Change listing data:
Segment Open

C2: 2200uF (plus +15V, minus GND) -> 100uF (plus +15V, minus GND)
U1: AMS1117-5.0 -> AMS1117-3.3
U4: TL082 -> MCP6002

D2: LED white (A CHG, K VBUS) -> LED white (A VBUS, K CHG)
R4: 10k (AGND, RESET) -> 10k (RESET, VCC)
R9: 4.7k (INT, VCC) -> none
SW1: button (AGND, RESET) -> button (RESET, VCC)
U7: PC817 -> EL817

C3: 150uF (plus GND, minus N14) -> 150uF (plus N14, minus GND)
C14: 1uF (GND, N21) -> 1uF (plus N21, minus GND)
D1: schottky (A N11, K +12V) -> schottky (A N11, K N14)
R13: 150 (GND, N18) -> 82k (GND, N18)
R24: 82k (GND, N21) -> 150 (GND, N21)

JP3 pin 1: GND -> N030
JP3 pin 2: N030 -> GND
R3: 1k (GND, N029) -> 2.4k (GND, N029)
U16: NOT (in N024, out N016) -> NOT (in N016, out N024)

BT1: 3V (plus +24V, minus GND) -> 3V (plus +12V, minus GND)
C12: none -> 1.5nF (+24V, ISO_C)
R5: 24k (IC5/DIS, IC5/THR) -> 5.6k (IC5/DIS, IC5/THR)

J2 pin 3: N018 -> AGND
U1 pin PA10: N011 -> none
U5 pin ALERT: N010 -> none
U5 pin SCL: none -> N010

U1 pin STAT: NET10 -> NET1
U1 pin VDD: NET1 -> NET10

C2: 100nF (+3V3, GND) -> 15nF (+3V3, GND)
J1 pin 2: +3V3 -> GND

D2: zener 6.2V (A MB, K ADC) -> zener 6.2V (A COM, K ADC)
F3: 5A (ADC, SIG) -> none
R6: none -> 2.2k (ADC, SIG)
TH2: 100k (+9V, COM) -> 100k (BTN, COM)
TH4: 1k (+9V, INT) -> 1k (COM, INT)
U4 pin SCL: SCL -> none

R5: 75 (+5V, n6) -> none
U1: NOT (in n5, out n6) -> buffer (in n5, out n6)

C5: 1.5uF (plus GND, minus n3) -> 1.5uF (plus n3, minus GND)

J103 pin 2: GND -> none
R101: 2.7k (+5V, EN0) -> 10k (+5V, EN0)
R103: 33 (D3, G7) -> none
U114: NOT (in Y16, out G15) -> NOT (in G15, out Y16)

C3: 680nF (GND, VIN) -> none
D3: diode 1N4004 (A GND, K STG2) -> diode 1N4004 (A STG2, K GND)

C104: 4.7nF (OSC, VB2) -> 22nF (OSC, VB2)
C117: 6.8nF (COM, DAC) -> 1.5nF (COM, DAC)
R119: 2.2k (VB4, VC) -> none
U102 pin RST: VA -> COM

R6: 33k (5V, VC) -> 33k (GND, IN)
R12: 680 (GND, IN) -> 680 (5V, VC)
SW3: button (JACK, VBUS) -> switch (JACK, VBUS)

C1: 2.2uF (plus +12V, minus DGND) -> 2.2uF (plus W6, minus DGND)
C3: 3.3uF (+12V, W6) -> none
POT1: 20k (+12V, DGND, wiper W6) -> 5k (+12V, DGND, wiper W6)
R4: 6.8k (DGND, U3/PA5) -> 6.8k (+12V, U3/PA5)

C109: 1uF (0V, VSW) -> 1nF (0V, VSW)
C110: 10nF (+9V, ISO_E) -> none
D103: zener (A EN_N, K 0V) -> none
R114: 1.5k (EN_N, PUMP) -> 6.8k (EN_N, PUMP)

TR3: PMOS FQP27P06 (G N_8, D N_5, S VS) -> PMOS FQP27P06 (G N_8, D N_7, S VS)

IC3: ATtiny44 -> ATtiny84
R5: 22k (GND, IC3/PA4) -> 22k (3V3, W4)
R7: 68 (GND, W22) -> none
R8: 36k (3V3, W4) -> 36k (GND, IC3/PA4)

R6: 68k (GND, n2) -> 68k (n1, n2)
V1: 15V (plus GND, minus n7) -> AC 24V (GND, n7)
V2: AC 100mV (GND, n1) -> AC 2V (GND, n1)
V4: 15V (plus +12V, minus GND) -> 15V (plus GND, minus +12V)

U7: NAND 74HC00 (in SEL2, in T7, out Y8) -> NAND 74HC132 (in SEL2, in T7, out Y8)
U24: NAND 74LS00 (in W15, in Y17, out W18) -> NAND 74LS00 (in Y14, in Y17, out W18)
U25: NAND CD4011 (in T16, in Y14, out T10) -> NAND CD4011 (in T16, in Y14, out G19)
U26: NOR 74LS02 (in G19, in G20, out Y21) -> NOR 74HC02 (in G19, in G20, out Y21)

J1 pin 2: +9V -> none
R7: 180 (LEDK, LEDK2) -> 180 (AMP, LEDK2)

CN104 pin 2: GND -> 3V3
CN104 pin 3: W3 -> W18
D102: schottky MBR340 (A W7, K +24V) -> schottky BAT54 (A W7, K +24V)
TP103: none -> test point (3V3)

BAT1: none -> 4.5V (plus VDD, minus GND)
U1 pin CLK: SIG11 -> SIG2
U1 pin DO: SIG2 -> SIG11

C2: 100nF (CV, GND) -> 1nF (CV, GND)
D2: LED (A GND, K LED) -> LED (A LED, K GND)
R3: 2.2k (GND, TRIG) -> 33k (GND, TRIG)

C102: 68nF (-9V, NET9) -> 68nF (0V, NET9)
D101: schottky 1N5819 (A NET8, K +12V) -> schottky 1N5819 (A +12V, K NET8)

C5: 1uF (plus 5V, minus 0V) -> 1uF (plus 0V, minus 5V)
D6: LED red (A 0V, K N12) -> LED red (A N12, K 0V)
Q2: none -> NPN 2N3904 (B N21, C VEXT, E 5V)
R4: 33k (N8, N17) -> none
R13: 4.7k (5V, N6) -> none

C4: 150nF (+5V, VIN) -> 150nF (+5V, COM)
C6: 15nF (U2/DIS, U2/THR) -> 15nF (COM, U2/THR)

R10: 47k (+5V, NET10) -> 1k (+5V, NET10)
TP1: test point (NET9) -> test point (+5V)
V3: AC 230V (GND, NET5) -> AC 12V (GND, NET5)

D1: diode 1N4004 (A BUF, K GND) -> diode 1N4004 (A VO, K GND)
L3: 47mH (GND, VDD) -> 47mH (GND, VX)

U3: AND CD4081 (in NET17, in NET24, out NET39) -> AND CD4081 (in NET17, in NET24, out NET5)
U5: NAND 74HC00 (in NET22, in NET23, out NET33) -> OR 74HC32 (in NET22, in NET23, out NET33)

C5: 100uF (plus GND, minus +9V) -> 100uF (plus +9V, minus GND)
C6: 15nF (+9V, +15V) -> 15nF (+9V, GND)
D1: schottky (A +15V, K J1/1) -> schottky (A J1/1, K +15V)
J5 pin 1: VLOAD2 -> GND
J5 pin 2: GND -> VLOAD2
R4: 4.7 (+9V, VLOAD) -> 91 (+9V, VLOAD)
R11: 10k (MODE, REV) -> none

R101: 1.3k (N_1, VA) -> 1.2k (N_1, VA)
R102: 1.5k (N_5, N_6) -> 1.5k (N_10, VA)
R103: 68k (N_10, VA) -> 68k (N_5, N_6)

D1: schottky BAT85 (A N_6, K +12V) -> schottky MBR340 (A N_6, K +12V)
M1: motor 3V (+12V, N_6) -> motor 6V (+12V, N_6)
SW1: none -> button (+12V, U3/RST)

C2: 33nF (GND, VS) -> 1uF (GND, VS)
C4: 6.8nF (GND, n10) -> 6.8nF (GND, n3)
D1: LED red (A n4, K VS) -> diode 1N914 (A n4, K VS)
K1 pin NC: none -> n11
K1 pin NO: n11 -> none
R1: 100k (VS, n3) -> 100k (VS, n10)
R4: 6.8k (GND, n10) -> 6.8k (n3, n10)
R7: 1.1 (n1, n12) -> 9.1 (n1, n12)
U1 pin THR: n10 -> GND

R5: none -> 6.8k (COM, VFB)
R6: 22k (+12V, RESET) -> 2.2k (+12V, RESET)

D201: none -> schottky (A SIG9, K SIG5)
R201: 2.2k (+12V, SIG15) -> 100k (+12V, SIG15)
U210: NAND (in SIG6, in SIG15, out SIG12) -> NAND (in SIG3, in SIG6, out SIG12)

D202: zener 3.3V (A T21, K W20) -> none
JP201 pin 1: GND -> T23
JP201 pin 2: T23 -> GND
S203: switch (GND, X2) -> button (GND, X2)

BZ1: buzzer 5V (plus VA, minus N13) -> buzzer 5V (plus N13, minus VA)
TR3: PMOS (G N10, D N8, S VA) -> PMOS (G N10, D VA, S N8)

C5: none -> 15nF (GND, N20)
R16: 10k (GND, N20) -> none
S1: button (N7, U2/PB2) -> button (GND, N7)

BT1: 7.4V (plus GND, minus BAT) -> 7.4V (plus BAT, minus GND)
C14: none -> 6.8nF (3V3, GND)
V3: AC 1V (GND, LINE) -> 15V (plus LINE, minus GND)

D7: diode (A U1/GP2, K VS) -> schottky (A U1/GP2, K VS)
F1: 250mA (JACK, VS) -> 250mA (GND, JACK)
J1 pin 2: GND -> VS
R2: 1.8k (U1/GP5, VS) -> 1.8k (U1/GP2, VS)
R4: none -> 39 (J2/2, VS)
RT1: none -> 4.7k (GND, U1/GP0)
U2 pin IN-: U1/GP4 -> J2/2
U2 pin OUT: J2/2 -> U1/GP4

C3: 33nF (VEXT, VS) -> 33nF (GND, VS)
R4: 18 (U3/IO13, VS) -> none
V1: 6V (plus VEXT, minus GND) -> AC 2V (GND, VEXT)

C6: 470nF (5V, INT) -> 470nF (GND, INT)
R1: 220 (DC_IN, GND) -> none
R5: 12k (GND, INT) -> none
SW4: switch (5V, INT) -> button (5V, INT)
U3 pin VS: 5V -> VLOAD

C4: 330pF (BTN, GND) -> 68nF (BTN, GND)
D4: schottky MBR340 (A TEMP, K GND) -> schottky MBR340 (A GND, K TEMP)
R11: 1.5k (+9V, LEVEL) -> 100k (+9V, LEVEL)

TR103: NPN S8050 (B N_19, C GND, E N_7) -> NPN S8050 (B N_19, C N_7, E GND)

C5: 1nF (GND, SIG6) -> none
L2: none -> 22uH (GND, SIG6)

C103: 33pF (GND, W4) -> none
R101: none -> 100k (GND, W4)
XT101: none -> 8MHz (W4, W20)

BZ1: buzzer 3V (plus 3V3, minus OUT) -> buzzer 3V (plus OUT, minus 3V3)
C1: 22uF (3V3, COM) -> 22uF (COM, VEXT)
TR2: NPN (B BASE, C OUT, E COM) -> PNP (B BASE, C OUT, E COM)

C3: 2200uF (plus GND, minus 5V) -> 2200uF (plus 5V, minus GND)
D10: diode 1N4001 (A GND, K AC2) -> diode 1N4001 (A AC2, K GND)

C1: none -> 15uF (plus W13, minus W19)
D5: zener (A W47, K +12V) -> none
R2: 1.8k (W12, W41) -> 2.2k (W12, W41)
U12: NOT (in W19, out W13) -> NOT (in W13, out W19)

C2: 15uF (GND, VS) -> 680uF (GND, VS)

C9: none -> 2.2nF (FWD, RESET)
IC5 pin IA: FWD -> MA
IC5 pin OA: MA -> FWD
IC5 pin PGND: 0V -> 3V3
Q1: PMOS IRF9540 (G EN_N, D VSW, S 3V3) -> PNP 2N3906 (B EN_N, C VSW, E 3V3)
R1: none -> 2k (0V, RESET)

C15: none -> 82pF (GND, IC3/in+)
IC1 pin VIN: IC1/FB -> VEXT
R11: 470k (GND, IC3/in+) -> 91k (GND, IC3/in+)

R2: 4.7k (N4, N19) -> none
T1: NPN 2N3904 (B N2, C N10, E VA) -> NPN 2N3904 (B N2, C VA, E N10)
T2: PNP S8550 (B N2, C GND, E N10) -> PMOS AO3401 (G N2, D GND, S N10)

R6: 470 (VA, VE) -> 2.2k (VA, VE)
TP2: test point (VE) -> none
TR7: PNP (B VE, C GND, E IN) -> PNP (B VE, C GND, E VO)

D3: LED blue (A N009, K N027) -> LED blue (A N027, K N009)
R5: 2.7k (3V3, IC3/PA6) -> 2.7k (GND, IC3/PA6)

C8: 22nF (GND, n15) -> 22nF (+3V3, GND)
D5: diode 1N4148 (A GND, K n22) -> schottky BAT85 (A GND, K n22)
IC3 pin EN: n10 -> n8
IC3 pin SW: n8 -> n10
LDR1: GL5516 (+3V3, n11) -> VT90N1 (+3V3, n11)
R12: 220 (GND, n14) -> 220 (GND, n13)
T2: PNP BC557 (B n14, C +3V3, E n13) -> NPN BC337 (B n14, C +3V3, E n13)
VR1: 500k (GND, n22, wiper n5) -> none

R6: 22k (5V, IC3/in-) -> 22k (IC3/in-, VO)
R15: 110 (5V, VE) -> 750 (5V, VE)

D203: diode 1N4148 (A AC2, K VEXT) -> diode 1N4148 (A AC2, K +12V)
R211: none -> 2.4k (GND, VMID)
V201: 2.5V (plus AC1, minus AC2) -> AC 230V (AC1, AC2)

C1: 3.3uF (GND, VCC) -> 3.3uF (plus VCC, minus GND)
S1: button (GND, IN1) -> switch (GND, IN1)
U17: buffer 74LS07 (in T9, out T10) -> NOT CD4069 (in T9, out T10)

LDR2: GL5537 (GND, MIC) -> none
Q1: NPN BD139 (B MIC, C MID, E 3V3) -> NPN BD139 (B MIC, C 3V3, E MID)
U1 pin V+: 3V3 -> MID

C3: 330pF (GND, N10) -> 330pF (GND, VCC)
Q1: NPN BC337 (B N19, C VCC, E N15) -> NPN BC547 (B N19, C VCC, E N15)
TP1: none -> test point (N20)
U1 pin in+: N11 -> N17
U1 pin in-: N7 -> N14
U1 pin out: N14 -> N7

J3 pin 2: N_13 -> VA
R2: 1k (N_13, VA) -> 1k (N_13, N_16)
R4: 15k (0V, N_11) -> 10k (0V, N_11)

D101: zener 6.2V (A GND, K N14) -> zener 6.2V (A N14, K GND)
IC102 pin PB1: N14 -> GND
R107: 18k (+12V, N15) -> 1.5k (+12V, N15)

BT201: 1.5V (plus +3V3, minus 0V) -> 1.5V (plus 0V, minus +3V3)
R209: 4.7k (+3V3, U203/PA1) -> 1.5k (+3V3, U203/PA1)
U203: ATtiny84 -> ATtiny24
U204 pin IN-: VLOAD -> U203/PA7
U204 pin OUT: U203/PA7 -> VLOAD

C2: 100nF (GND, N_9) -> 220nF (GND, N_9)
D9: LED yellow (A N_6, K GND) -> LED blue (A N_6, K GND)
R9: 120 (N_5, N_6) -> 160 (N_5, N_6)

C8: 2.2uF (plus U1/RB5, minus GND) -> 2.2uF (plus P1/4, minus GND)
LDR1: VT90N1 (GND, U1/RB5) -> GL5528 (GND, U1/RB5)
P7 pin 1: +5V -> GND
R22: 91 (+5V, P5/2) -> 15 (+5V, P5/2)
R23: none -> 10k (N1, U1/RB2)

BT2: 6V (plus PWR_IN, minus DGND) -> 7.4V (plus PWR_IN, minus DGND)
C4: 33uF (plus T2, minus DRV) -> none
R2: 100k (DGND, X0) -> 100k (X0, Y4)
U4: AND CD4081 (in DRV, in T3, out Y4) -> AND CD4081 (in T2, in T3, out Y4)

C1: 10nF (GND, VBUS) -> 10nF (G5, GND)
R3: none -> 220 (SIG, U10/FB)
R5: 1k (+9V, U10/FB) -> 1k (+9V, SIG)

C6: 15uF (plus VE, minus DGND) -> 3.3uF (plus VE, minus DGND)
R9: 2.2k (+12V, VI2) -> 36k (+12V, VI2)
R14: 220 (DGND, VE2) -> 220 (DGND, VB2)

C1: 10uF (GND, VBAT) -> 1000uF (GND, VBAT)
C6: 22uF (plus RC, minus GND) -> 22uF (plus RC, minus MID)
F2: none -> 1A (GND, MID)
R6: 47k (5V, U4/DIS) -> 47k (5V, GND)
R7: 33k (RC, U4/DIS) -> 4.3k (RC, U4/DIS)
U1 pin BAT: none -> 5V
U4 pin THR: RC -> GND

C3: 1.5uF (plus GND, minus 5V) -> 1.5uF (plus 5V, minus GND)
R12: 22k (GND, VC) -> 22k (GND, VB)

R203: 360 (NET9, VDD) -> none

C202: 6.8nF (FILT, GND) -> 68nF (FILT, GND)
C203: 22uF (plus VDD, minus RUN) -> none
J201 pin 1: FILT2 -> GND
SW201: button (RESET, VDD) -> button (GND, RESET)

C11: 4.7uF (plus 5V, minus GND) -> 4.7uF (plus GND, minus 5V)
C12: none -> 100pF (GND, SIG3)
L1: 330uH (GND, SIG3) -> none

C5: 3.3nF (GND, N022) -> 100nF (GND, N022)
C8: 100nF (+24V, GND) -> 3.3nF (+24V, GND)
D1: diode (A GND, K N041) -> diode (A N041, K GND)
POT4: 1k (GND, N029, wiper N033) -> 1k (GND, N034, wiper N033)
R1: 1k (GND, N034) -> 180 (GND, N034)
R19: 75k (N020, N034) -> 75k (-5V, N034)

Segment Closed

▶ _Task to complete_: Return the entries above unchanged, starting at the first line and stopping after the line with "R5: 75 (+5V, n6) -> none".

▶ _Exercise result_:
C2: 2200uF (plus +15V, minus GND) -> 100uF (plus +15V, minus GND)
U1: AMS1117-5.0 -> AMS1117-3.3
U4: TL082 -> MCP6002

D2: LED white (A CHG, K VBUS) -> LED white (A VBUS, K CHG)
R4: 10k (AGND, RESET) -> 10k (RESET, VCC)
R9: 4.7k (INT, VCC) -> none
SW1: button (AGND, RESET) -> button (RESET, VCC)
U7: PC817 -> EL817

C3: 150uF (plus GND, minus N14) -> 150uF (plus N14, minus GND)
C14: 1uF (GND, N21) -> 1uF (plus N21, minus GND)
D1: schottky (A N11, K +12V) -> schottky (A N11, K N14)
R13: 150 (GND, N18) -> 82k (GND, N18)
R24: 82k (GND, N21) -> 150 (GND, N21)

JP3 pin 1: GND -> N030
JP3 pin 2: N030 -> GND
R3: 1k (GND, N029) -> 2.4k (GND, N029)
U16: NOT (in N024, out N016) -> NOT (in N016, out N024)

BT1: 3V (plus +24V, minus GND) -> 3V (plus +12V, minus GND)
C12: none -> 1.5nF (+24V, ISO_C)
R5: 24k (IC5/DIS, IC5/THR) -> 5.6k (IC5/DIS, IC5/THR)

J2 pin 3: N018 -> AGND
U1 pin PA10: N011 -> none
U5 pin ALERT: N010 -> none
U5 pin SCL: none -> N010

U1 pin STAT: NET10 -> NET1
U1 pin VDD: NET1 -> NET10

C2: 100nF (+3V3, GND) -> 15nF (+3V3, GND)
J1 pin 2: +3V3 -> GND

D2: zener 6.2V (A MB, K ADC) -> zener 6.2V (A COM, K ADC)
F3: 5A (ADC, SIG) -> none
R6: none -> 2.2k (ADC, SIG)
TH2: 100k (+9V, COM) -> 100k (BTN, COM)
TH4: 1k (+9V, INT) -> 1k (COM, INT)
U4 pin SCL: SCL -> none

R5: 75 (+5V, n6) -> none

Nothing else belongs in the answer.